Start at the line in the entries below that contains "P6 pin 2: W29 -> W28", stop at the line that contains "R101: 430 (SIG14, VBUS) -> 430 (SIG11, VBUS)", and output exactly the lines in that span, both ends included.

[[ Data, beginning ]]

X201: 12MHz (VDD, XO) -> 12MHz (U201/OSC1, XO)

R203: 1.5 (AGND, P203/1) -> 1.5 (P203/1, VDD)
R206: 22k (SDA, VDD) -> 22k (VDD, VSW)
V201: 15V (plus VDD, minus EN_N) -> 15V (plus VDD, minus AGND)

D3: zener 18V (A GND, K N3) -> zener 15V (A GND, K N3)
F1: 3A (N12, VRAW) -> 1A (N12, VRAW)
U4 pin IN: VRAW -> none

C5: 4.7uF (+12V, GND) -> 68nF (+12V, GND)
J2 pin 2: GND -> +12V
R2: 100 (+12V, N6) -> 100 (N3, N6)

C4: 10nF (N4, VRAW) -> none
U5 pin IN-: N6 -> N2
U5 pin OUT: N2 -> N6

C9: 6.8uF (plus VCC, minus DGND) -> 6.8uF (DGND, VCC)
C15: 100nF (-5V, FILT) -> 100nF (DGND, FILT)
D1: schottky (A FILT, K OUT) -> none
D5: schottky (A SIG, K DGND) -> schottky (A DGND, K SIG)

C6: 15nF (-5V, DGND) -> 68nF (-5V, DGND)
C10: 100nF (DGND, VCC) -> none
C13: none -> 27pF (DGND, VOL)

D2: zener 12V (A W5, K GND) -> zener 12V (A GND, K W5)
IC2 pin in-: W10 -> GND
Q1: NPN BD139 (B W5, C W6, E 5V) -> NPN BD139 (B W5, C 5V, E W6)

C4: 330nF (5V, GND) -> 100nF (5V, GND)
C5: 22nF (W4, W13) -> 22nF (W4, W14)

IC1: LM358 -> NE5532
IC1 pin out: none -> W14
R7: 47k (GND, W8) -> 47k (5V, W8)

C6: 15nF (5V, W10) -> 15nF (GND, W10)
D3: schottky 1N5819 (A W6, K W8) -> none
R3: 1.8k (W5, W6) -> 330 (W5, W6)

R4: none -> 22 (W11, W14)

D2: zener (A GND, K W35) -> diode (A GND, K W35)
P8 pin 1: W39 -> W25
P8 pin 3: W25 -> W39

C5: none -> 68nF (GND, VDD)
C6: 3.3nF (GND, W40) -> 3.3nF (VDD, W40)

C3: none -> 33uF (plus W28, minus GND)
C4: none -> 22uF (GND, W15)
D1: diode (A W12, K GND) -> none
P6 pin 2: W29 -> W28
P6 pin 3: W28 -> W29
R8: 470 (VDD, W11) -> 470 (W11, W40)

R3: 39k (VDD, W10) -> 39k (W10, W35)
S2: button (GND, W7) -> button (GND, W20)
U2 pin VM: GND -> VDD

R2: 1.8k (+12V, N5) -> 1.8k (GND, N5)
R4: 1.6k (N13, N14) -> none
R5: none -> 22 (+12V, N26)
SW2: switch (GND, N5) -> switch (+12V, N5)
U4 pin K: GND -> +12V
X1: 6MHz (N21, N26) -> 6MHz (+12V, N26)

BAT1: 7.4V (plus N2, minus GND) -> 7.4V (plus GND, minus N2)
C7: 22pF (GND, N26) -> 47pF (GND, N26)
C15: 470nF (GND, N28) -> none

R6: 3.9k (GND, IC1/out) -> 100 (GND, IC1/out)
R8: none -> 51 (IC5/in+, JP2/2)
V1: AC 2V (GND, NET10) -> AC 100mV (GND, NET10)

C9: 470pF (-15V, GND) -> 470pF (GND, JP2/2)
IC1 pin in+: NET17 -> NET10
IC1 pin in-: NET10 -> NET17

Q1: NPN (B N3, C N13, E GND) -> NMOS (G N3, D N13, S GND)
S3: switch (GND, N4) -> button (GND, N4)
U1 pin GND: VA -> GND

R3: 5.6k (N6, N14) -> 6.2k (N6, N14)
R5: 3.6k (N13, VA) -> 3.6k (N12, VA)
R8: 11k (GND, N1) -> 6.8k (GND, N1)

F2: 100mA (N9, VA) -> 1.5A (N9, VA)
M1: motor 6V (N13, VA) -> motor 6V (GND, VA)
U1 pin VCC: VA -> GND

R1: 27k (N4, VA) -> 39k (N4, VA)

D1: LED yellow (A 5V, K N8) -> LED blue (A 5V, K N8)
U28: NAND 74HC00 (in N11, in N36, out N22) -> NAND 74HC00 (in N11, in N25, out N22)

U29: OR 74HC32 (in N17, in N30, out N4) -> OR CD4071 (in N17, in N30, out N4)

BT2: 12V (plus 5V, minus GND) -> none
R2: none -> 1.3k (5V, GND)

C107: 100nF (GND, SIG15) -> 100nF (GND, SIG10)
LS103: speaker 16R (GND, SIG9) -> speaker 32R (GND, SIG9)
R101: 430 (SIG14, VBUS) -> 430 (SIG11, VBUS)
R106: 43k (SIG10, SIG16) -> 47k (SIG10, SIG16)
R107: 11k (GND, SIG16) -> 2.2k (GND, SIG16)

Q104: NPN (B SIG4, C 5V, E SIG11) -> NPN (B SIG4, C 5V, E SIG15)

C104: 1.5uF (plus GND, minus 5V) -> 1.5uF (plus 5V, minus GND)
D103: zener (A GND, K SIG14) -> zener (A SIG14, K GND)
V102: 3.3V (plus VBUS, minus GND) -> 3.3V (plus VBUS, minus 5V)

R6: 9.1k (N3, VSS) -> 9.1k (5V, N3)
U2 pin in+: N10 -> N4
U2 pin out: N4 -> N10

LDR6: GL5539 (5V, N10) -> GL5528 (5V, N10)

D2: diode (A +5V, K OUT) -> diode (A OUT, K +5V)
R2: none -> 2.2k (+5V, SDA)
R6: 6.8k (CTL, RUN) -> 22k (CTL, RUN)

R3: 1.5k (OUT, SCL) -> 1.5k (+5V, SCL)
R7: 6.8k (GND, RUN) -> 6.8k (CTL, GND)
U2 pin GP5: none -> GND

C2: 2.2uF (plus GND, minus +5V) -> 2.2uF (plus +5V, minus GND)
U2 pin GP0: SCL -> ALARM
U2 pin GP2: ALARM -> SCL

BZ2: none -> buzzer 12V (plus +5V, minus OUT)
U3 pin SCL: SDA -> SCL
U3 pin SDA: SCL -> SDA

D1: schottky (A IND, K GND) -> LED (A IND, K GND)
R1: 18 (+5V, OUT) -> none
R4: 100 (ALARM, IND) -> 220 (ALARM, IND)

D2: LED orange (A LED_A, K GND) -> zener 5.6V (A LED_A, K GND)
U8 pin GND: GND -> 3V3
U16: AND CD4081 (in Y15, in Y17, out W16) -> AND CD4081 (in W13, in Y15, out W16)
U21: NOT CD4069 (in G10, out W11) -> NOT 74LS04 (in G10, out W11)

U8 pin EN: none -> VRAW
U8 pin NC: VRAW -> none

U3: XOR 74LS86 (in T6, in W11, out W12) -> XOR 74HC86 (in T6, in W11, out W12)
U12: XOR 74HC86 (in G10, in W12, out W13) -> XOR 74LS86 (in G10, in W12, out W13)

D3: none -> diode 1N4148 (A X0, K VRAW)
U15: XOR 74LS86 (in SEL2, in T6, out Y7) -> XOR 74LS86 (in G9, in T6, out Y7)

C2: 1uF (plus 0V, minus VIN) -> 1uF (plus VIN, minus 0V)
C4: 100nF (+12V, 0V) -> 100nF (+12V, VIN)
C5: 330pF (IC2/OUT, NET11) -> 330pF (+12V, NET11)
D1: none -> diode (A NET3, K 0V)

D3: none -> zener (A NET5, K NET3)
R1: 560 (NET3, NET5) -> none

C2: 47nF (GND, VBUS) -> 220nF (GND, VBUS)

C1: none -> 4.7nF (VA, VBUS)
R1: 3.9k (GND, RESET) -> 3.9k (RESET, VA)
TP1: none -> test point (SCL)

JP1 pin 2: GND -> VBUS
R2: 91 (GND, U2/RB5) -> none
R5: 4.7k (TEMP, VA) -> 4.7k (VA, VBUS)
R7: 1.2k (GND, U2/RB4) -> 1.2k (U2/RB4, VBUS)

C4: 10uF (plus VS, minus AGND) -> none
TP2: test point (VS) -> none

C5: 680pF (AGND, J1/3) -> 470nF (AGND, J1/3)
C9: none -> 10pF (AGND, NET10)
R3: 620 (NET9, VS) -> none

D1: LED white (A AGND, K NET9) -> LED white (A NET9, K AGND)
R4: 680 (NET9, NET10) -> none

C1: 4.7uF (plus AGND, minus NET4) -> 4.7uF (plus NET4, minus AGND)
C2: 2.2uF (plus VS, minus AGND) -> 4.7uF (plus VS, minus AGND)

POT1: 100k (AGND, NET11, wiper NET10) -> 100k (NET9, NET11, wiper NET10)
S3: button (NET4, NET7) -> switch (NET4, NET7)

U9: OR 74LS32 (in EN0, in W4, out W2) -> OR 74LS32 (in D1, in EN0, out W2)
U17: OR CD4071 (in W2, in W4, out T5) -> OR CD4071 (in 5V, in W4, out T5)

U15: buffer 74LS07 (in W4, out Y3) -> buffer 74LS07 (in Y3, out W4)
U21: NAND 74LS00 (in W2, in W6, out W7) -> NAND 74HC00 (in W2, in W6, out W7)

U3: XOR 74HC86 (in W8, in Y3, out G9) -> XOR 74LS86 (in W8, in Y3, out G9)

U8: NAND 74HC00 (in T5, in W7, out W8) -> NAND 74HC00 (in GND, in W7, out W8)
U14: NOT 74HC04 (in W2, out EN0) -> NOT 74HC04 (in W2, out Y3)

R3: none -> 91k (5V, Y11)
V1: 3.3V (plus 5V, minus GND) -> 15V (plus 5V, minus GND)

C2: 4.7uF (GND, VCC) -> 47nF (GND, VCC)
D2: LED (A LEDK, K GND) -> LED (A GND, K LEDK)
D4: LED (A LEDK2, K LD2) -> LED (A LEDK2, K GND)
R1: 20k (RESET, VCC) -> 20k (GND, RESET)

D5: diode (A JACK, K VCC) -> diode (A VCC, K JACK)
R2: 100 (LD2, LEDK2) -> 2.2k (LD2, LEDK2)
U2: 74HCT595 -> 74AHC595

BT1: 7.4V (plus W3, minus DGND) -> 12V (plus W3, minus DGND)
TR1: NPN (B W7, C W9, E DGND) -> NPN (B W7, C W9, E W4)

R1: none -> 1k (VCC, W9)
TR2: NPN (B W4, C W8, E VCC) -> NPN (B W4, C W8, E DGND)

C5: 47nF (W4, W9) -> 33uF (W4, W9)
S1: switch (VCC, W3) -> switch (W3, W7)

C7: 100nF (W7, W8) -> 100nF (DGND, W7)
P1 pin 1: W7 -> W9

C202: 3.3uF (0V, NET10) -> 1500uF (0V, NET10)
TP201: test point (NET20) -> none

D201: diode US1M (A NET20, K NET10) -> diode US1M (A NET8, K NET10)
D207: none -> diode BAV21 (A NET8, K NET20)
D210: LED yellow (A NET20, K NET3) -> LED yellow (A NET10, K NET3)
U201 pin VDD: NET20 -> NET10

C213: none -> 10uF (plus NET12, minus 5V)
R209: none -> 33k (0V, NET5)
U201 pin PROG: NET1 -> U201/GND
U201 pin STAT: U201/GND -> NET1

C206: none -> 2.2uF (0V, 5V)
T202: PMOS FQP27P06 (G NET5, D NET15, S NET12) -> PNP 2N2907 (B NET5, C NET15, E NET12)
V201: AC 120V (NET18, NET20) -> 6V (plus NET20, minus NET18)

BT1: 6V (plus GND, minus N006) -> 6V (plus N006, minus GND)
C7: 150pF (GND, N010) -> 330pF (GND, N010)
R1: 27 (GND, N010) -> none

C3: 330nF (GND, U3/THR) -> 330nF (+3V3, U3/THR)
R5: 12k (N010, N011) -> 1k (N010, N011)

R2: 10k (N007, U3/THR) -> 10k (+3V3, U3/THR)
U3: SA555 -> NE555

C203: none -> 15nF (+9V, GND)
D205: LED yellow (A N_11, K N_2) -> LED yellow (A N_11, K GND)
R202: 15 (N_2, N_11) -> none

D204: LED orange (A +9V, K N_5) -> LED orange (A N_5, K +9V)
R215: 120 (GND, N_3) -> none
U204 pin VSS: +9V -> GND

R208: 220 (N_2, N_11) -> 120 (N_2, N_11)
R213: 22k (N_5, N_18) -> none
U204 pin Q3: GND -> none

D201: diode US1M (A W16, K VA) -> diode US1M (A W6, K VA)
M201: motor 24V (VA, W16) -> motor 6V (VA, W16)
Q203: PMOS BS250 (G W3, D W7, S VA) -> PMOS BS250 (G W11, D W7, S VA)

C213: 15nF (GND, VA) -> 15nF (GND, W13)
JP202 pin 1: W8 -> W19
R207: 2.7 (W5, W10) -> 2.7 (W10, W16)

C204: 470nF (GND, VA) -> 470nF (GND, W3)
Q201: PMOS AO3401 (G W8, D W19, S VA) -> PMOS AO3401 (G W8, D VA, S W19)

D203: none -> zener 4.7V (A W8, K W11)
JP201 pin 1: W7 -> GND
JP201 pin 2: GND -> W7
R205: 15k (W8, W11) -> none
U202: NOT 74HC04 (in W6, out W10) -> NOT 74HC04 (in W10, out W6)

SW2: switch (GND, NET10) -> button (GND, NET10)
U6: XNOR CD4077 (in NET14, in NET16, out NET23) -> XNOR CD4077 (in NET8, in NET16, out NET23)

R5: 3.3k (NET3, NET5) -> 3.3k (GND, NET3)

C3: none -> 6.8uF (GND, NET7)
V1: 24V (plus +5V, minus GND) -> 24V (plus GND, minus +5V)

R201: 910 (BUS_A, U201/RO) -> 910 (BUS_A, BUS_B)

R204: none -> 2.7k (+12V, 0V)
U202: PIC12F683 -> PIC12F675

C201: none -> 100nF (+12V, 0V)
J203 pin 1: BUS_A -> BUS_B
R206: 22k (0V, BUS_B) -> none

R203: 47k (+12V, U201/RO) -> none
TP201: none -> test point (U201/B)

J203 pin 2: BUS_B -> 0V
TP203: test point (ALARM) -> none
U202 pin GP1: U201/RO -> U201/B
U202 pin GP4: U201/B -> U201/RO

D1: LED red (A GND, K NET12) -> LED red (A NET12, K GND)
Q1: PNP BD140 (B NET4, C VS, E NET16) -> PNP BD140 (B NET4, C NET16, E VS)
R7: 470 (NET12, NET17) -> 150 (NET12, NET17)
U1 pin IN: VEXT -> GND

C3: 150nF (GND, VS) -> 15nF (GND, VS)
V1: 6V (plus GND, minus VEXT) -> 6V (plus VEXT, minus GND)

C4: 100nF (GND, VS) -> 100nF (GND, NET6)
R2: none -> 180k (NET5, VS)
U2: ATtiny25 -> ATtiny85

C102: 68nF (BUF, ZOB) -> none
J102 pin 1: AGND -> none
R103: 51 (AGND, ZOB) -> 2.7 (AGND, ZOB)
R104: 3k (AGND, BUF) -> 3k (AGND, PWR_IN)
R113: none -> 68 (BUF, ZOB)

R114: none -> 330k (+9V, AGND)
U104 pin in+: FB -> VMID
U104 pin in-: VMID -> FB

[[ Data, end ]]

** Result below **
P6 pin 2: W29 -> W28
P6 pin 3: W28 -> W29
R8: 470 (VDD, W11) -> 470 (W11, W40)

R3: 39k (VDD, W10) -> 39k (W10, W35)
S2: button (GND, W7) -> button (GND, W20)
U2 pin VM: GND -> VDD

R2: 1.8k (+12V, N5) -> 1.8k (GND, N5)
R4: 1.6k (N13, N14) -> none
R5: none -> 22 (+12V, N26)
SW2: switch (GND, N5) -> switch (+12V, N5)
U4 pin K: GND -> +12V
X1: 6MHz (N21, N26) -> 6MHz (+12V, N26)

BAT1: 7.4V (plus N2, minus GND) -> 7.4V (plus GND, minus N2)
C7: 22pF (GND, N26) -> 47pF (GND, N26)
C15: 470nF (GND, N28) -> none

R6: 3.9k (GND, IC1/out) -> 100 (GND, IC1/out)
R8: none -> 51 (IC5/in+, JP2/2)
V1: AC 2V (GND, NET10) -> AC 100mV (GND, NET10)

C9: 470pF (-15V, GND) -> 470pF (GND, JP2/2)
IC1 pin in+: NET17 -> NET10
IC1 pin in-: NET10 -> NET17

Q1: NPN (B N3, C N13, E GND) -> NMOS (G N3, D N13, S GND)
S3: switch (GND, N4) -> button (GND, N4)
U1 pin GND: VA -> GND

R3: 5.6k (N6, N14) -> 6.2k (N6, N14)
R5: 3.6k (N13, VA) -> 3.6k (N12, VA)
R8: 11k (GND, N1) -> 6.8k (GND, N1)

F2: 100mA (N9, VA) -> 1.5A (N9, VA)
M1: motor 6V (N13, VA) -> motor 6V (GND, VA)
U1 pin VCC: VA -> GND

R1: 27k (N4, VA) -> 39k (N4, VA)

D1: LED yellow (A 5V, K N8) -> LED blue (A 5V, K N8)
U28: NAND 74HC00 (in N11, in N36, out N22) -> NAND 74HC00 (in N11, in N25, out N22)

U29: OR 74HC32 (in N17, in N30, out N4) -> OR CD4071 (in N17, in N30, out N4)

BT2: 12V (plus 5V, minus GND) -> none
R2: none -> 1.3k (5V, GND)

C107: 100nF (GND, SIG15) -> 100nF (GND, SIG10)
LS103: speaker 16R (GND, SIG9) -> speaker 32R (GND, SIG9)
R101: 430 (SIG14, VBUS) -> 430 (SIG11, VBUS)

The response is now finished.